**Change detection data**
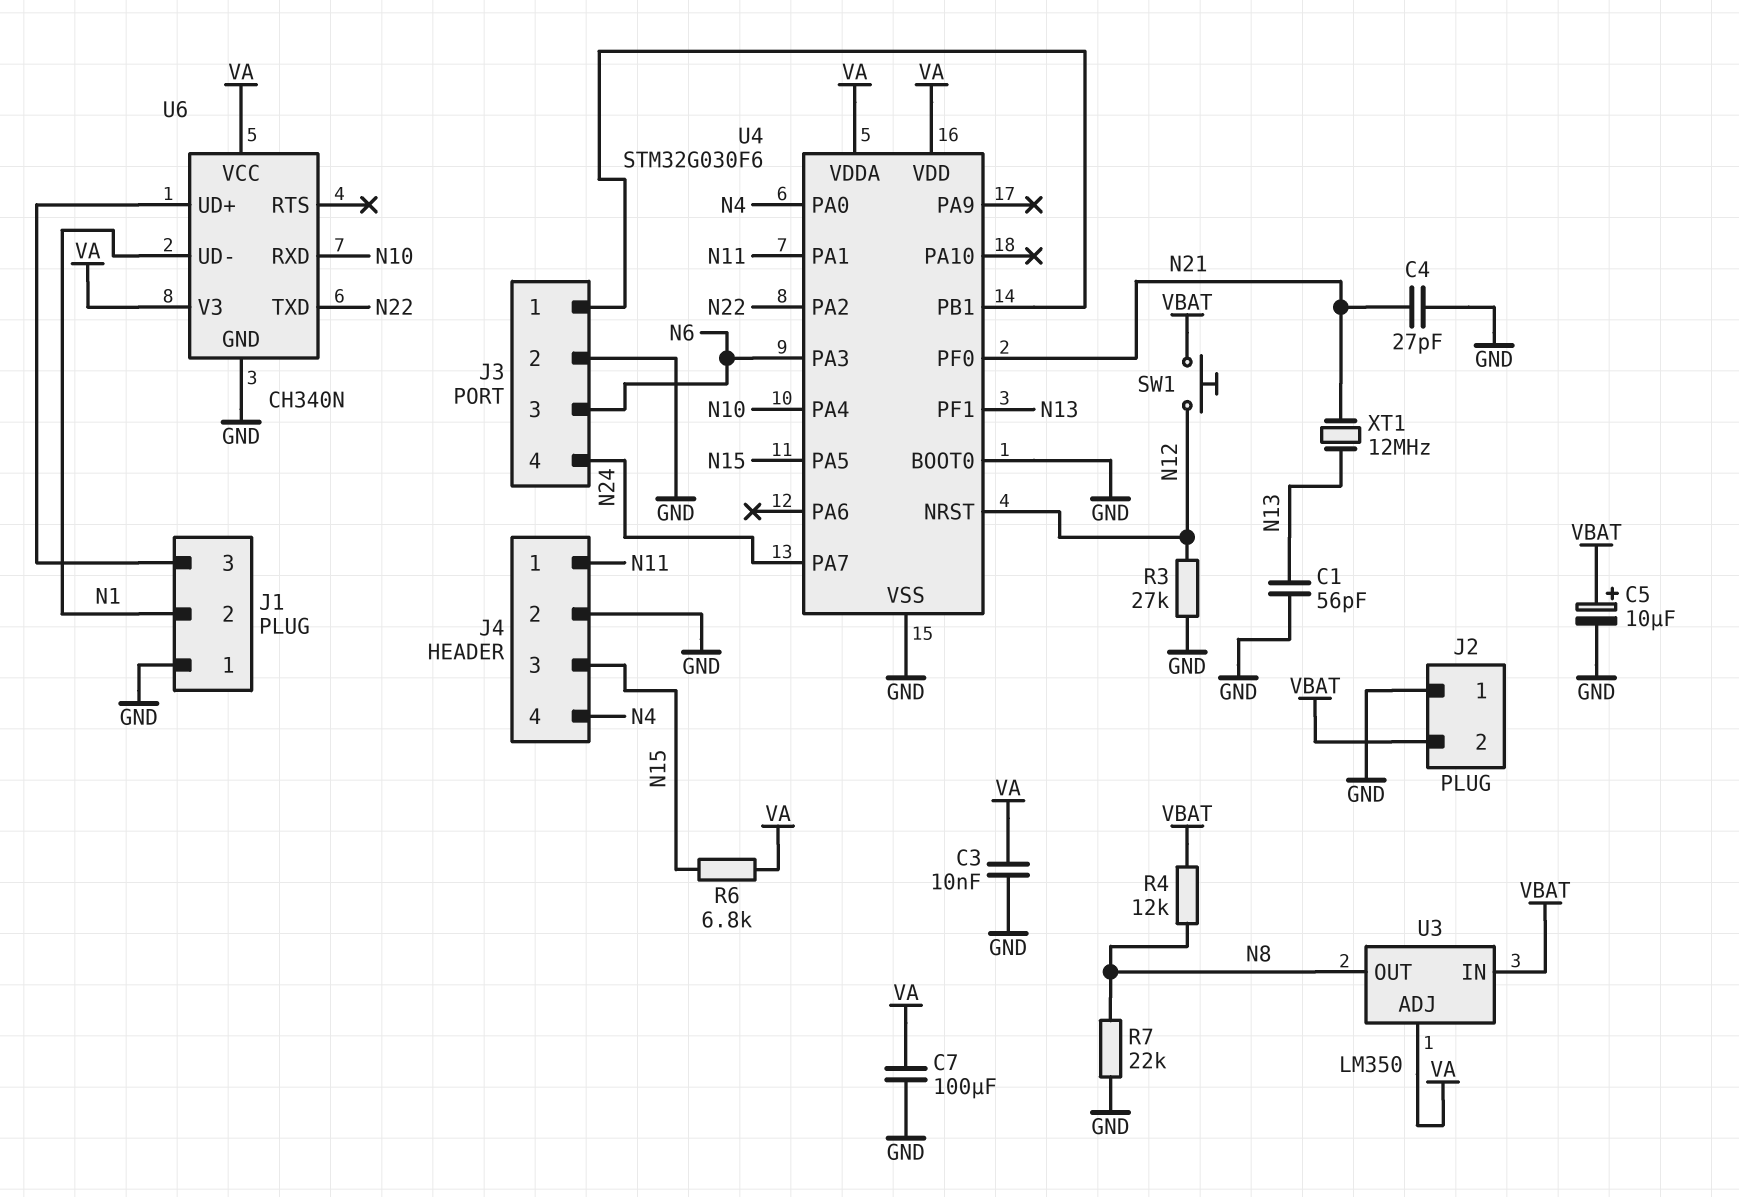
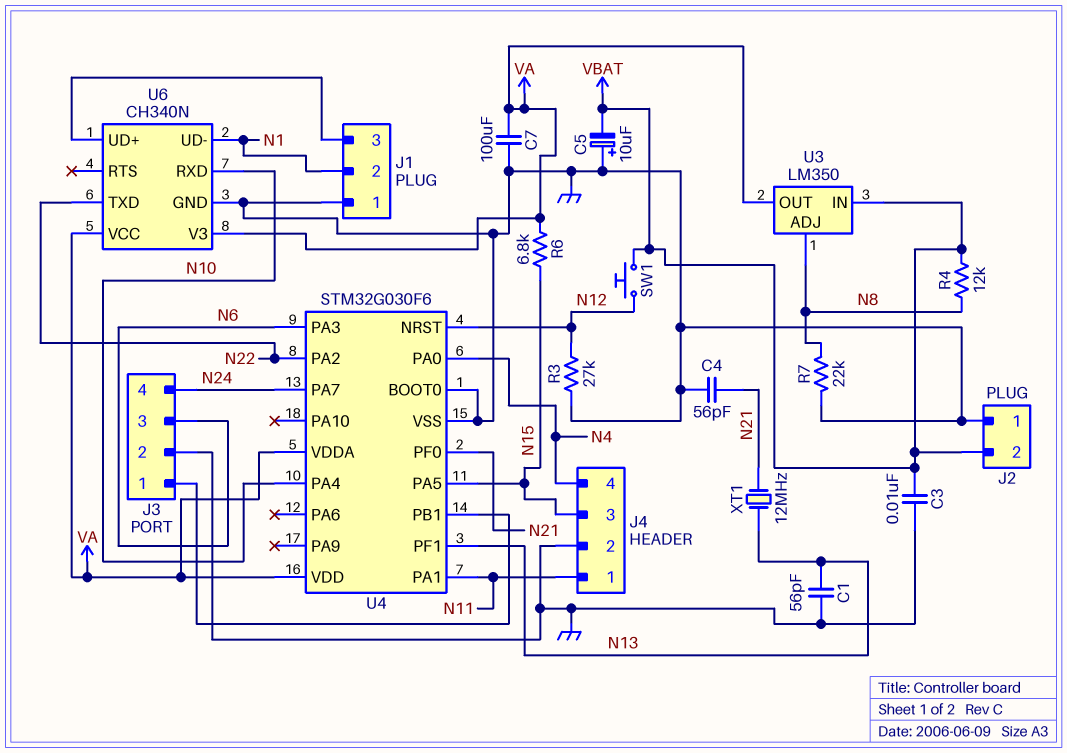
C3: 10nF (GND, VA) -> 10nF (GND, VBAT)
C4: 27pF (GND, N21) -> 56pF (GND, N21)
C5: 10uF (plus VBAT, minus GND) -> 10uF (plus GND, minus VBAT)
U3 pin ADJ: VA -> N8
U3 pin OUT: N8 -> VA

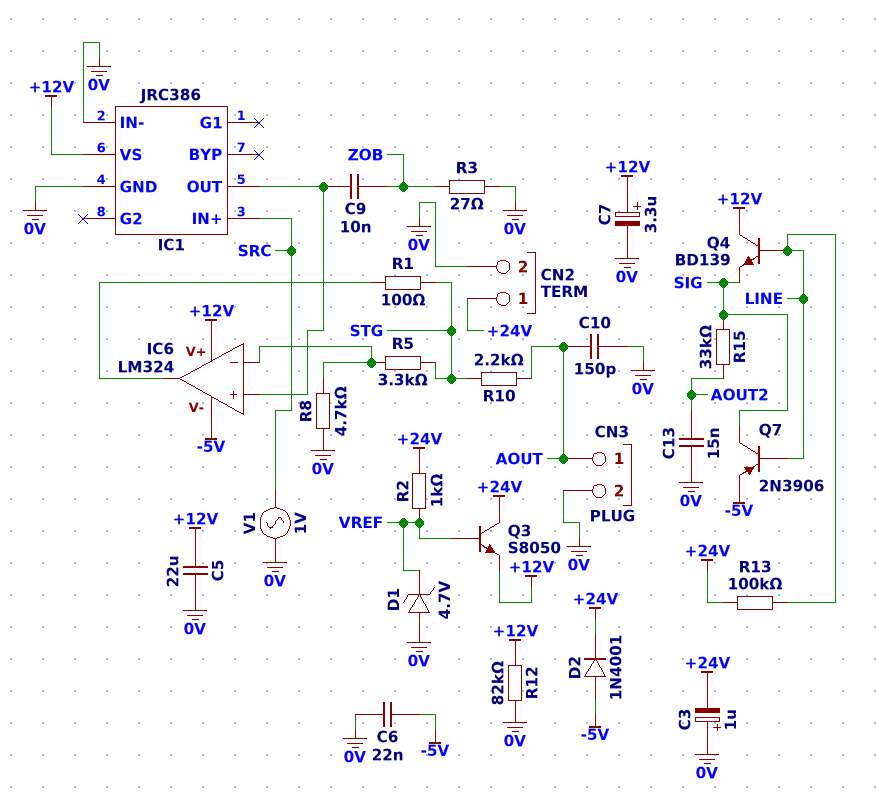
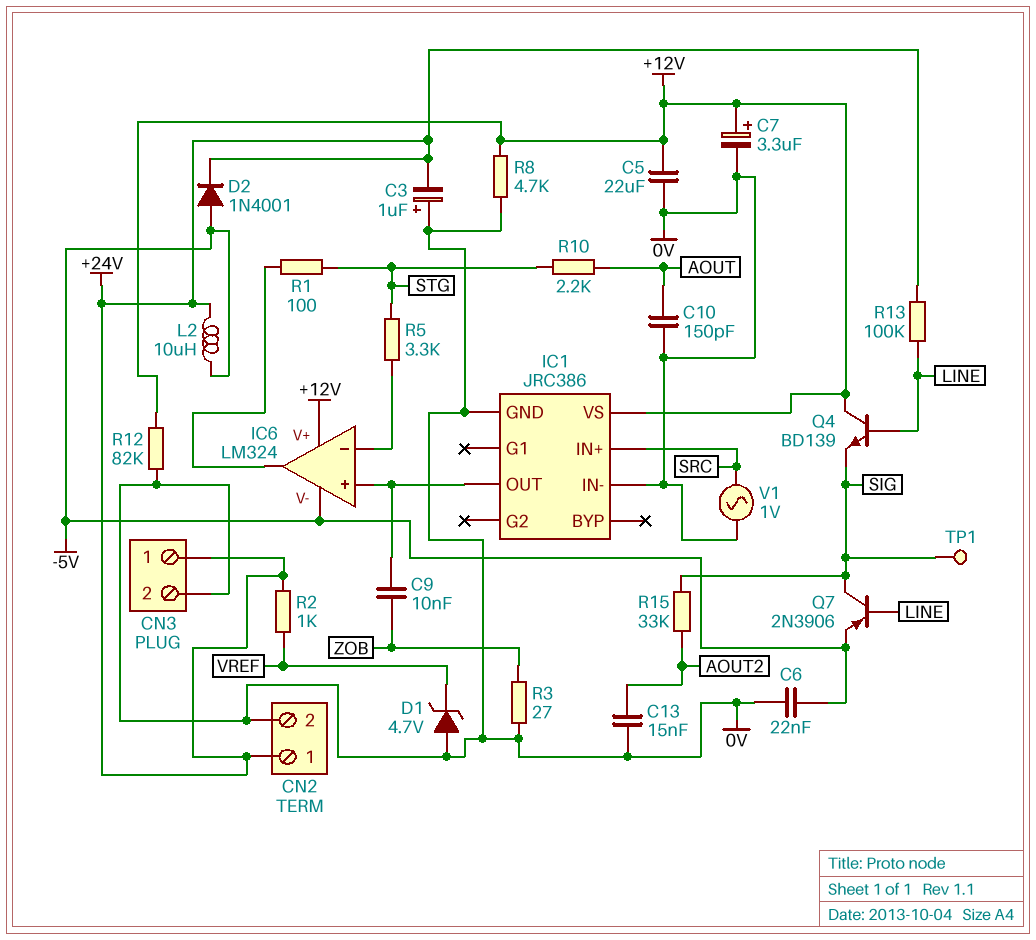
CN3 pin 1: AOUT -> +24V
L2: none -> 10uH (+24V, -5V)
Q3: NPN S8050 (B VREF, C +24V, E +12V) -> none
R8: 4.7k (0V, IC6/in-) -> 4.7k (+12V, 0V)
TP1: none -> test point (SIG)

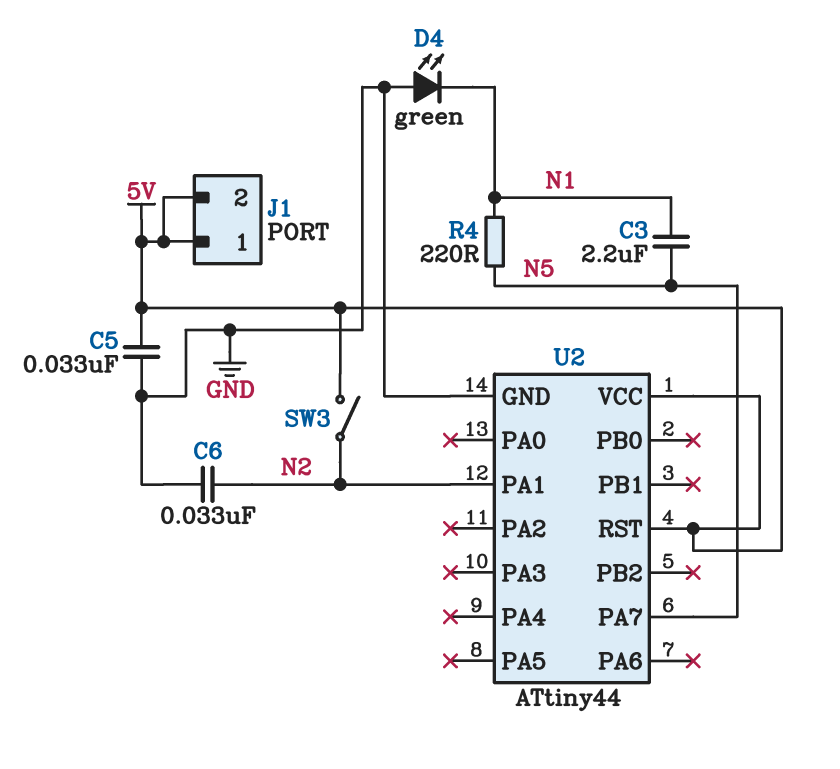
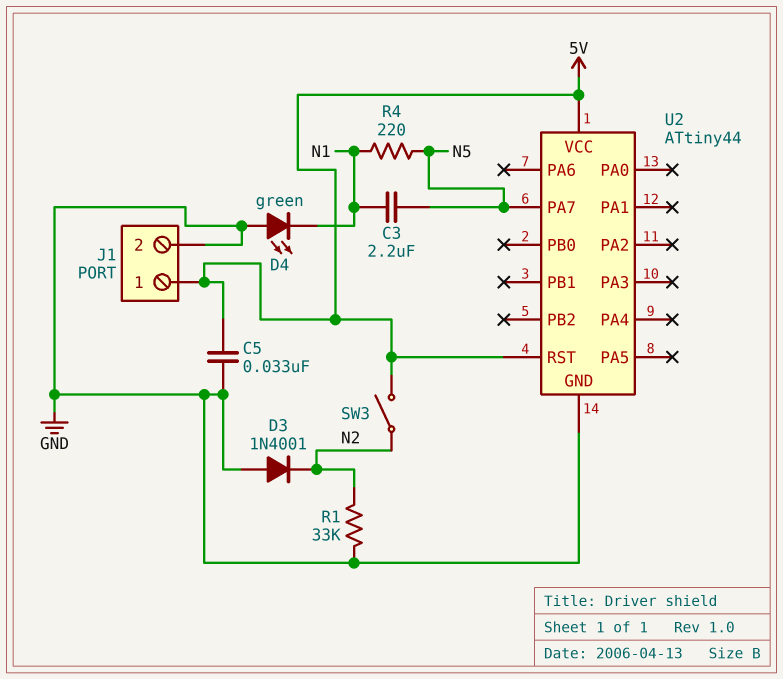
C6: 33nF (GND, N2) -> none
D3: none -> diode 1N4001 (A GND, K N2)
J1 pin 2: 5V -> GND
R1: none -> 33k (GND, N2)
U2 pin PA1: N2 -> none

**PROBLEM STATEMENT**
In your copy of the records above, include every line exactly but no pictures.

**SOLUTION TO THIS EXERCISE**
C3: 10nF (GND, VA) -> 10nF (GND, VBAT)
C4: 27pF (GND, N21) -> 56pF (GND, N21)
C5: 10uF (plus VBAT, minus GND) -> 10uF (plus GND, minus VBAT)
U3 pin ADJ: VA -> N8
U3 pin OUT: N8 -> VA

CN3 pin 1: AOUT -> +24V
L2: none -> 10uH (+24V, -5V)
Q3: NPN S8050 (B VREF, C +24V, E +12V) -> none
R8: 4.7k (0V, IC6/in-) -> 4.7k (+12V, 0V)
TP1: none -> test point (SIG)

C6: 33nF (GND, N2) -> none
D3: none -> diode 1N4001 (A GND, K N2)
J1 pin 2: 5V -> GND
R1: none -> 33k (GND, N2)
U2 pin PA1: N2 -> none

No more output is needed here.